==== Given information ====
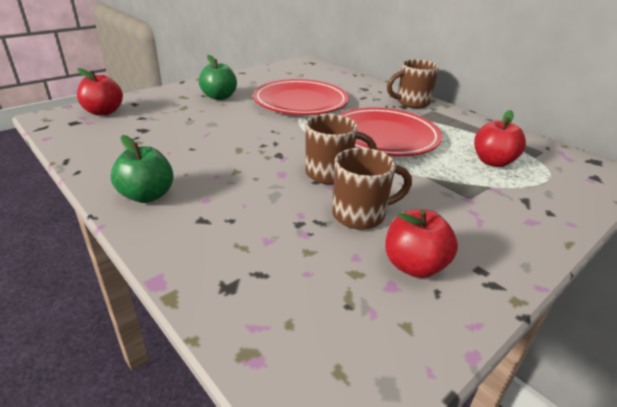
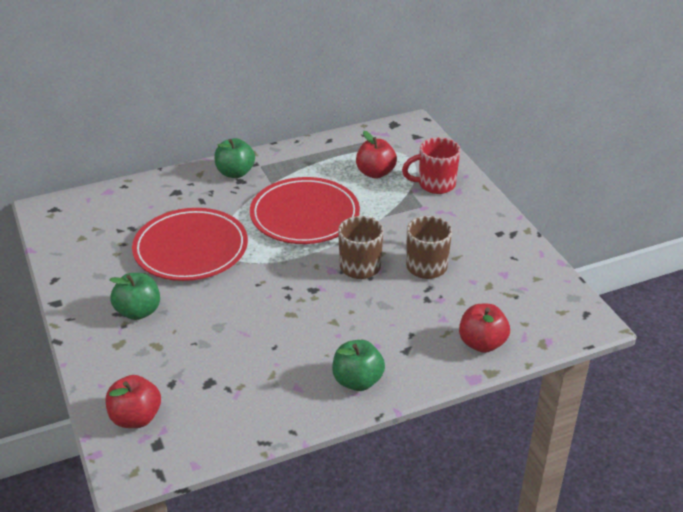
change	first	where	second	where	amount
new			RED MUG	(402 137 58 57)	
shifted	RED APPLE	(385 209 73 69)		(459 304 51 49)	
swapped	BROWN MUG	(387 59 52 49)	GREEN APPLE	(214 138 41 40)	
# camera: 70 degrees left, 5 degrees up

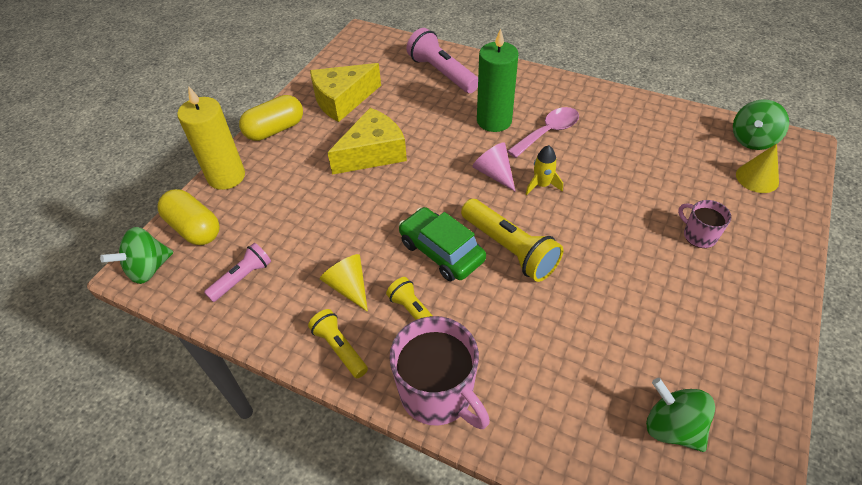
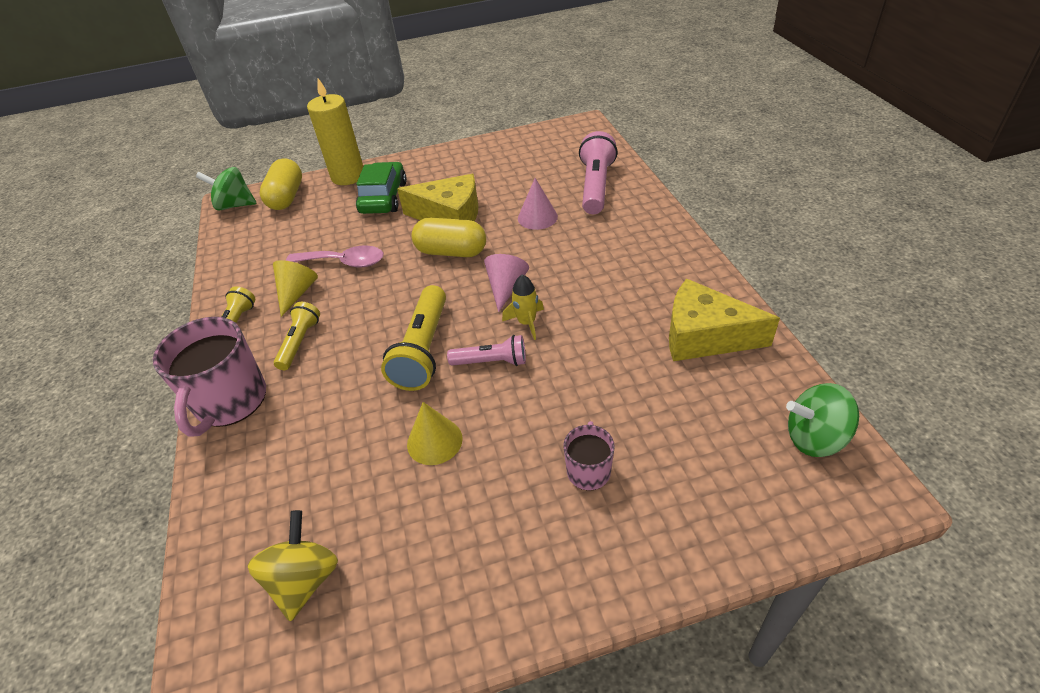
change	first	where	second	where	amount
gone	GREEN CANDLE	(477 28 42 104)			
new			PINK CONE	(518 178 40 52)	
shifted	PINK FLASHLIGHT	(204 243 67 59)		(447 335 79 31)	
shifted	YELLOW CAPSULE	(239 95 64 46)		(411 218 75 39)	
shifted	YELLOW CHEESE	(310 63 71 59)		(669 279 111 82)	
shifted	GREEN CAR	(399 207 87 74)		(356 162 51 52)	
shifted	PINK SPOON	(507 107 72 51)		(286 245 98 23)	
shifted	YELLOW CONE	(736 144 43 49)		(407 402 55 63)	
repainted	GREEN SPINNING TOP	(646 378 69 74)	YELLOW SPINNING TOP	(247 510 91 111)	
# camera: 50 degrees right, 5 degrees down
====
What you should do:
Each line in the data where the string "GREEN" occurs should be identified and copied.

Expected output:
swapped	BROWN MUG	(387 59 52 49)	GREEN APPLE	(214 138 41 40)	
gone	GREEN CANDLE	(477 28 42 104)			
shifted	GREEN CAR	(399 207 87 74)		(356 162 51 52)	
repainted	GREEN SPINNING TOP	(646 378 69 74)	YELLOW SPINNING TOP	(247 510 91 111)	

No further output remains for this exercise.